Reproduce all of the records below verbatim, leaving out the pictures.
=-=-=
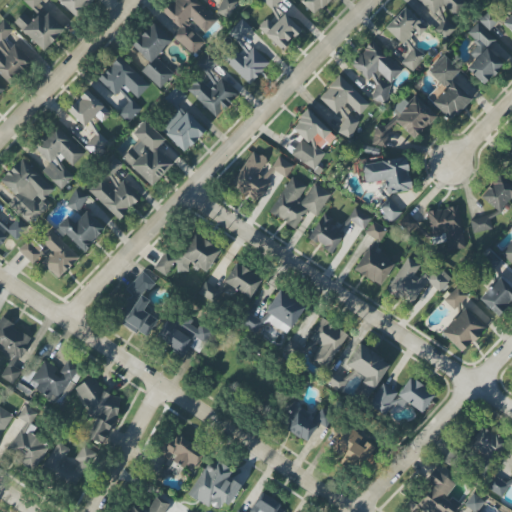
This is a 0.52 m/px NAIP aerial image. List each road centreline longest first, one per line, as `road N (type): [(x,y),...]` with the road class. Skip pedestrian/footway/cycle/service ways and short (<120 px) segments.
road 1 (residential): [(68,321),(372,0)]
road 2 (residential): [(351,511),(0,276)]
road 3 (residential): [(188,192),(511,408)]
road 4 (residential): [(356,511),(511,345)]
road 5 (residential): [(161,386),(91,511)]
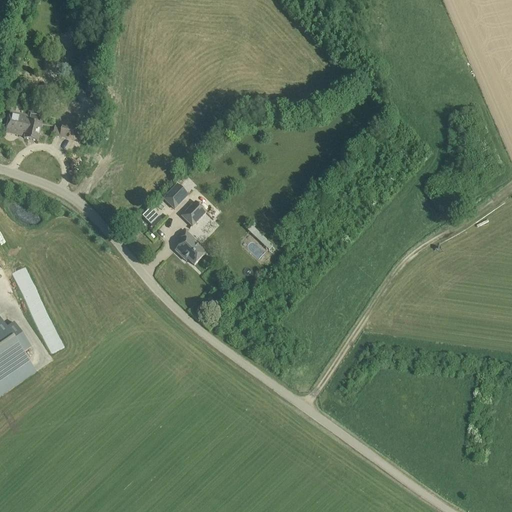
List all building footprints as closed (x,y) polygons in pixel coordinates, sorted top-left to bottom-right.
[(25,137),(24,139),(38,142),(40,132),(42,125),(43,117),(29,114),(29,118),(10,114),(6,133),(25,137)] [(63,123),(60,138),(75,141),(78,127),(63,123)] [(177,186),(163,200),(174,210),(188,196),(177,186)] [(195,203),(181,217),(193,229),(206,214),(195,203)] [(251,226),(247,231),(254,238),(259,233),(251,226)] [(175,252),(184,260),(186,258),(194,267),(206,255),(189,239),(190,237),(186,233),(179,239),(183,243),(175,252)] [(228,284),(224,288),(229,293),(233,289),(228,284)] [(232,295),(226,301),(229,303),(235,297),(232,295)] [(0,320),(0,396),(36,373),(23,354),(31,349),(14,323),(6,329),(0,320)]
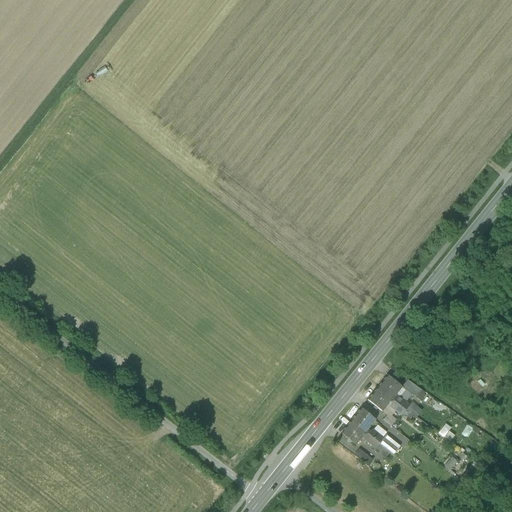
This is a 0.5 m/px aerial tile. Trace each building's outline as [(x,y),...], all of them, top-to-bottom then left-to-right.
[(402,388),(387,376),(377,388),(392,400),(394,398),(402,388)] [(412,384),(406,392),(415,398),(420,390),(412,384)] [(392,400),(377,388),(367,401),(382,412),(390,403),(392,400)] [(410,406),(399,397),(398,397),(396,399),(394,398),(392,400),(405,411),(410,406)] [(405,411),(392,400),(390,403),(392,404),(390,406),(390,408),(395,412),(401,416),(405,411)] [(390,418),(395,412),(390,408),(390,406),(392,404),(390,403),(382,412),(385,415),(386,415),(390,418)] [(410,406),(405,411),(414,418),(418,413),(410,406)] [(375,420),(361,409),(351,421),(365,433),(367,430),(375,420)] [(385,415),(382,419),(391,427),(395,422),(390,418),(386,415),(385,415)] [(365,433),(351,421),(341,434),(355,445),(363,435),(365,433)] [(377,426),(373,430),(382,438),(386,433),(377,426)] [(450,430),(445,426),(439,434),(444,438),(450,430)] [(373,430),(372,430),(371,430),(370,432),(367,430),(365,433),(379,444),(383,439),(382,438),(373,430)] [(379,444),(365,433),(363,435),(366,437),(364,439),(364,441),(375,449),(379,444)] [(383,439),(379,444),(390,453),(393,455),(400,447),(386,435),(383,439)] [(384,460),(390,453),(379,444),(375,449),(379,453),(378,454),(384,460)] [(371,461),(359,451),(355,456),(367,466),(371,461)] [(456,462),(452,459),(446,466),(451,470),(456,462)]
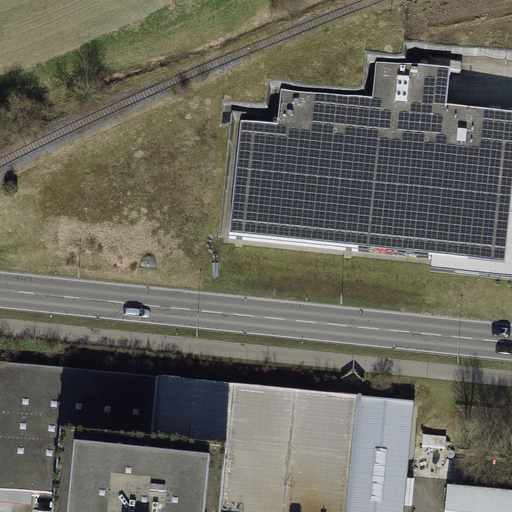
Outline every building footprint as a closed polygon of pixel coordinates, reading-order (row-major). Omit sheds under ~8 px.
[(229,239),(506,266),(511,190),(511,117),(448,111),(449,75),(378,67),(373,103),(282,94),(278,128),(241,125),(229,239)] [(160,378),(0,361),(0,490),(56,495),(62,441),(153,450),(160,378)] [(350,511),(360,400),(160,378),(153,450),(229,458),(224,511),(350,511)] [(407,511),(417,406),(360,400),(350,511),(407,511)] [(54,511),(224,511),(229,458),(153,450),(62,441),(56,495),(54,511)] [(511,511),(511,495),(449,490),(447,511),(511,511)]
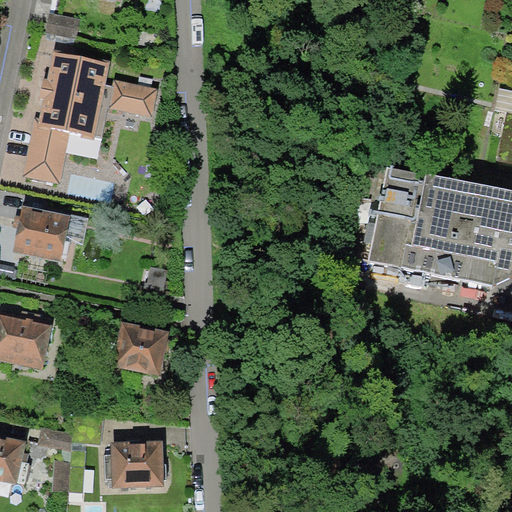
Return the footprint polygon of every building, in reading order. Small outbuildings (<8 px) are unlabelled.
=-=-=
[Solution]
This is a 0.52 m/px NAIP aerial image. List each road centreline longest first, one per line, as `road N (type): [(x,y),...]` with the road class. Skip pedestrian/footway/cycle/service ways and short (<120 px) segments.
road 1 (residential): [(68,321),(372,0)]
road 2 (residential): [(351,511),(0,276)]
road 3 (residential): [(188,192),(511,408)]
road 4 (residential): [(356,511),(511,345)]
road 5 (residential): [(161,386),(91,511)]
List all building footprints as closed (x,y) polygons in pixel coordinates, sorted top-left to bottom-right.
[(25,137),(24,139),(38,142),(40,132),(42,125),(43,117),(29,114),(29,118),(10,114),(6,133),(25,137)] [(63,123),(60,138),(75,141),(78,127),(63,123)] [(177,186),(163,200),(174,210),(188,196),(177,186)] [(195,203),(181,217),(193,229),(206,214),(195,203)] [(251,226),(247,231),(254,238),(259,233),(251,226)] [(175,252),(184,260),(186,258),(194,267),(206,255),(189,239),(190,237),(186,233),(179,239),(183,243),(175,252)] [(228,284),(224,288),(229,293),(233,289),(228,284)] [(232,295),(226,301),(229,303),(235,297),(232,295)] [(0,320),(0,396),(36,373),(23,354),(31,349),(14,323),(6,329),(0,320)]
This is a 0.5 m/px aerial tile. Trace each building's outline as [(x,y),...], all of them, top-to-bottom then left-to-right.
[(402,388),(387,376),(377,388),(392,400),(394,398),(402,388)] [(412,384),(406,392),(415,398),(420,390),(412,384)] [(392,400),(377,388),(367,401),(382,412),(390,403),(392,400)] [(410,406),(399,397),(398,397),(396,399),(394,398),(392,400),(405,411),(410,406)] [(405,411),(392,400),(390,403),(392,404),(390,406),(390,408),(395,412),(401,416),(405,411)] [(390,418),(395,412),(390,408),(390,406),(392,404),(390,403),(382,412),(385,415),(386,415),(390,418)] [(410,406),(405,411),(414,418),(418,413),(410,406)] [(375,420),(361,409),(351,421),(365,433),(367,430),(375,420)] [(385,415),(382,419),(391,427),(395,422),(390,418),(386,415),(385,415)] [(365,433),(351,421),(341,434),(355,445),(363,435),(365,433)] [(377,426),(373,430),(382,438),(386,433),(377,426)] [(450,430),(445,426),(439,434),(444,438),(450,430)] [(373,430),(372,430),(371,430),(370,432),(367,430),(365,433),(379,444),(383,439),(382,438),(373,430)] [(379,444),(365,433),(363,435),(366,437),(364,439),(364,441),(375,449),(379,444)] [(383,439),(379,444),(390,453),(393,455),(400,447),(386,435),(383,439)] [(384,460),(390,453),(379,444),(375,449),(379,453),(378,454),(384,460)] [(371,461),(359,451),(355,456),(367,466),(371,461)] [(456,462),(452,459),(446,466),(451,470),(456,462)]
Outline every building footprint as a closed polygon of pixel coordinates, reading-order (row-major). Omit sheds under ~8 px.
[(229,239),(506,266),(511,190),(511,117),(448,111),(449,75),(378,67),(373,103),(282,94),(278,128),(241,125),(229,239)] [(160,378),(0,361),(0,490),(56,495),(62,441),(153,450),(160,378)] [(350,511),(360,400),(160,378),(153,450),(229,458),(224,511),(350,511)] [(407,511),(417,406),(360,400),(350,511),(407,511)] [(54,511),(224,511),(229,458),(153,450),(62,441),(56,495),(54,511)] [(511,511),(511,495),(449,490),(447,511),(511,511)]
Return the footprint polygon of every building, in reading order. Small outbuildings (<8 px) are unlabelled.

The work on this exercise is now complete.